WHAT TO PRODUCE
Nothing in the entries may change when you repeat them, and no images may appear.

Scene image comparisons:
..............................
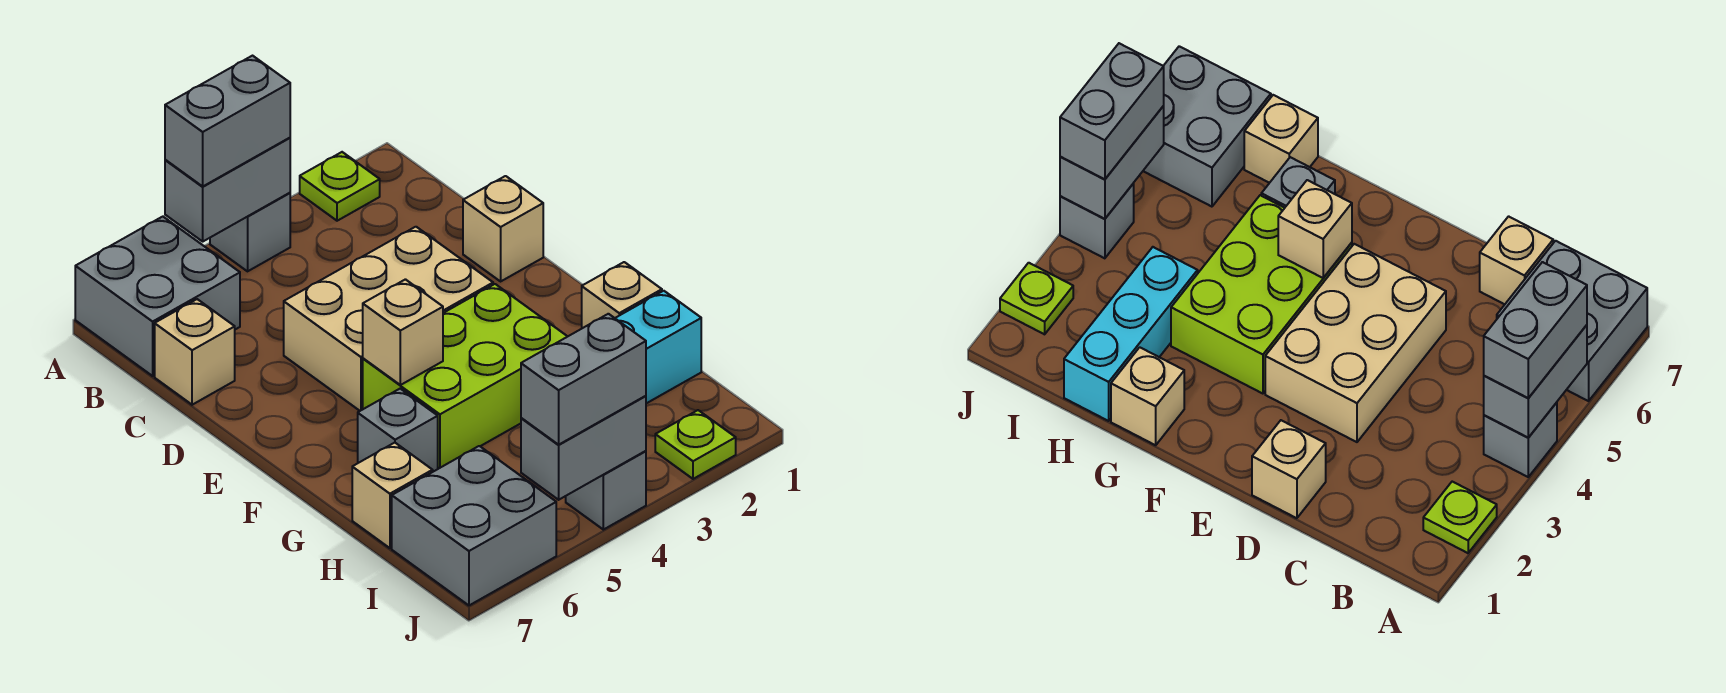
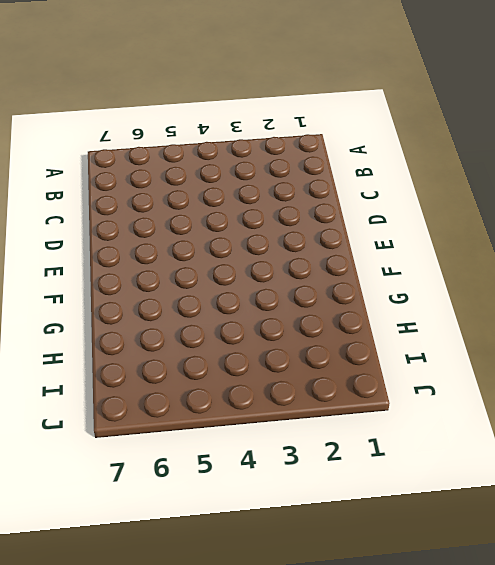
none -> lime plate A2 level 1
none -> grey brick A4 level 1
none -> grey brick A6:B7 level 1

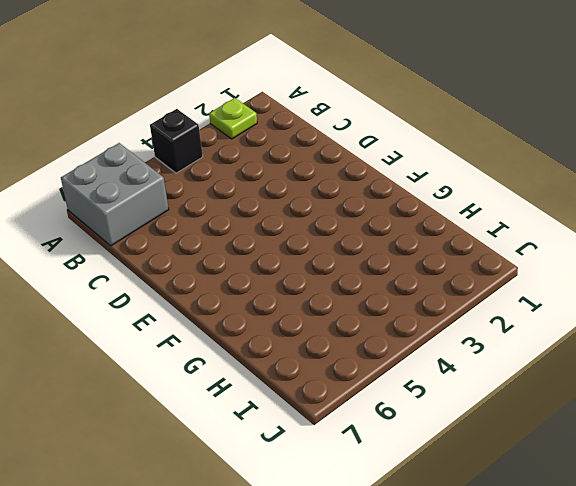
black brick A4 level 1 -> grey brick A4 level 1
none -> tan brick C7 level 1
none -> tan brick D1 level 1
none -> tan brick D3:E5 level 1

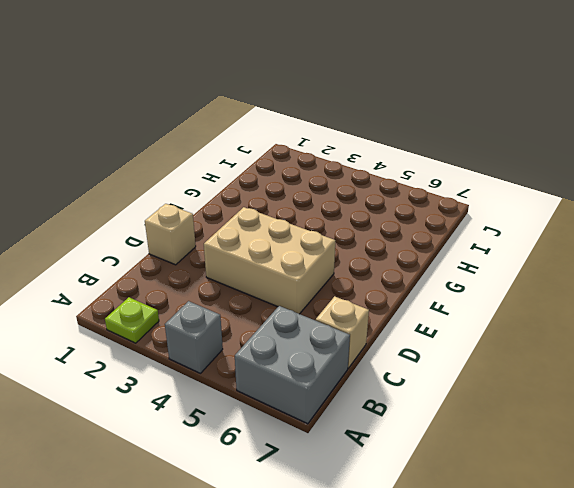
none -> lime brick F3:G5 level 1
none -> tan brick G1 level 1
none -> grey brick G6 level 1

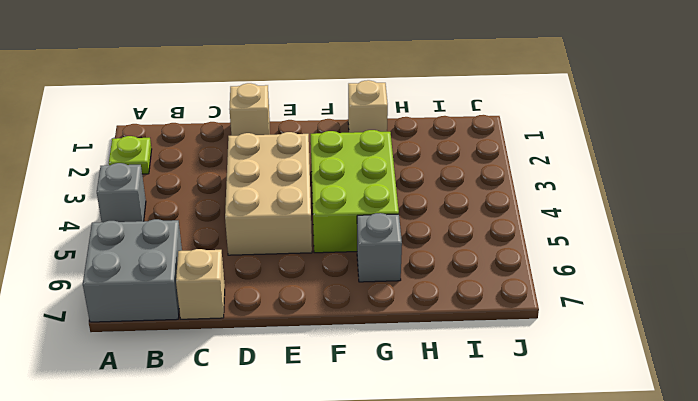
none -> cyan brick H1:H3 level 1
none -> tan brick H7 level 1
none -> grey brick I6:J7 level 1

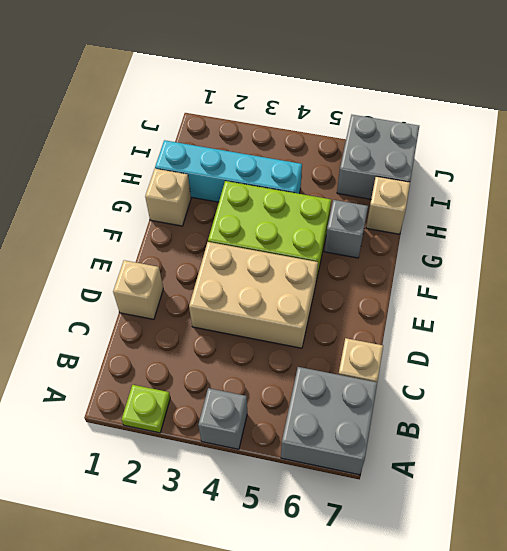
cyan brick H1:H4 level 1 -> cyan brick H1:H3 level 1
none -> lime plate J2 level 1
none -> grey brick J4 level 1
none -> grey brick A4:A5 level 2

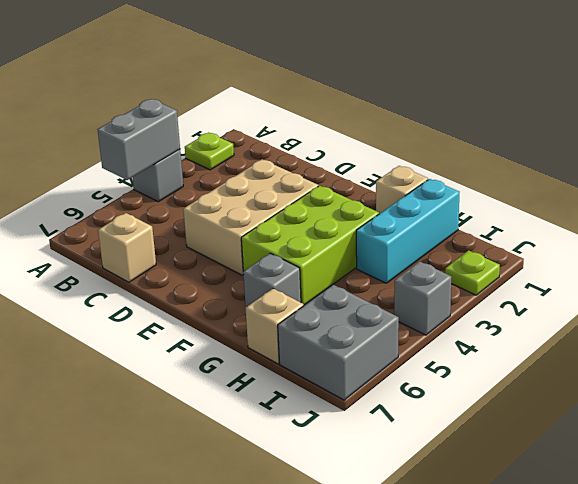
none -> grey brick A6:B7 level 1
none -> tan brick D1 level 1
none -> tan brick F5 level 2

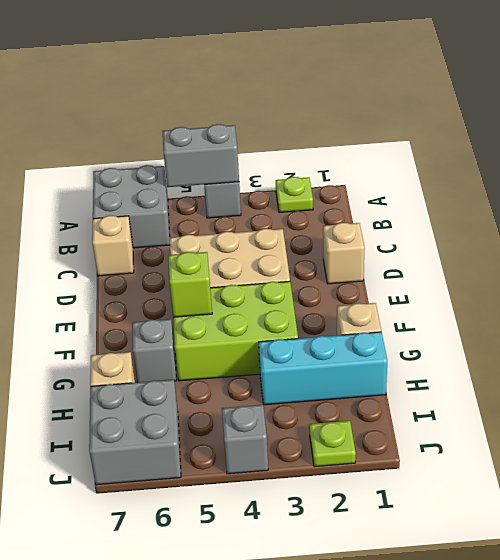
lime brick F5 level 2 -> tan brick F5 level 2
none -> grey brick J4:J5 level 2
none -> grey brick A4:A5 level 3
none -> grey brick J4:J5 level 3

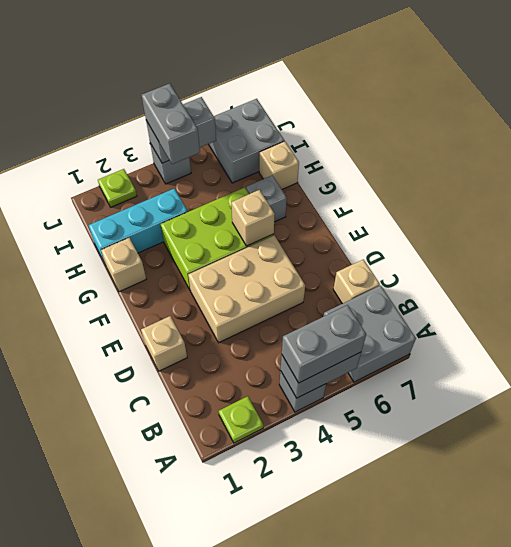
grey brick I4:J4 level 3 -> grey brick J4:J5 level 3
..............................
ANSWER BOX
none -> lime plate A2 level 1
none -> grey brick A4 level 1
none -> grey brick A6:B7 level 1

black brick A4 level 1 -> grey brick A4 level 1
none -> tan brick C7 level 1
none -> tan brick D1 level 1
none -> tan brick D3:E5 level 1

none -> lime brick F3:G5 level 1
none -> tan brick G1 level 1
none -> grey brick G6 level 1

none -> cyan brick H1:H3 level 1
none -> tan brick H7 level 1
none -> grey brick I6:J7 level 1

cyan brick H1:H4 level 1 -> cyan brick H1:H3 level 1
none -> lime plate J2 level 1
none -> grey brick J4 level 1
none -> grey brick A4:A5 level 2

none -> grey brick A6:B7 level 1
none -> tan brick D1 level 1
none -> tan brick F5 level 2

lime brick F5 level 2 -> tan brick F5 level 2
none -> grey brick J4:J5 level 2
none -> grey brick A4:A5 level 3
none -> grey brick J4:J5 level 3

grey brick I4:J4 level 3 -> grey brick J4:J5 level 3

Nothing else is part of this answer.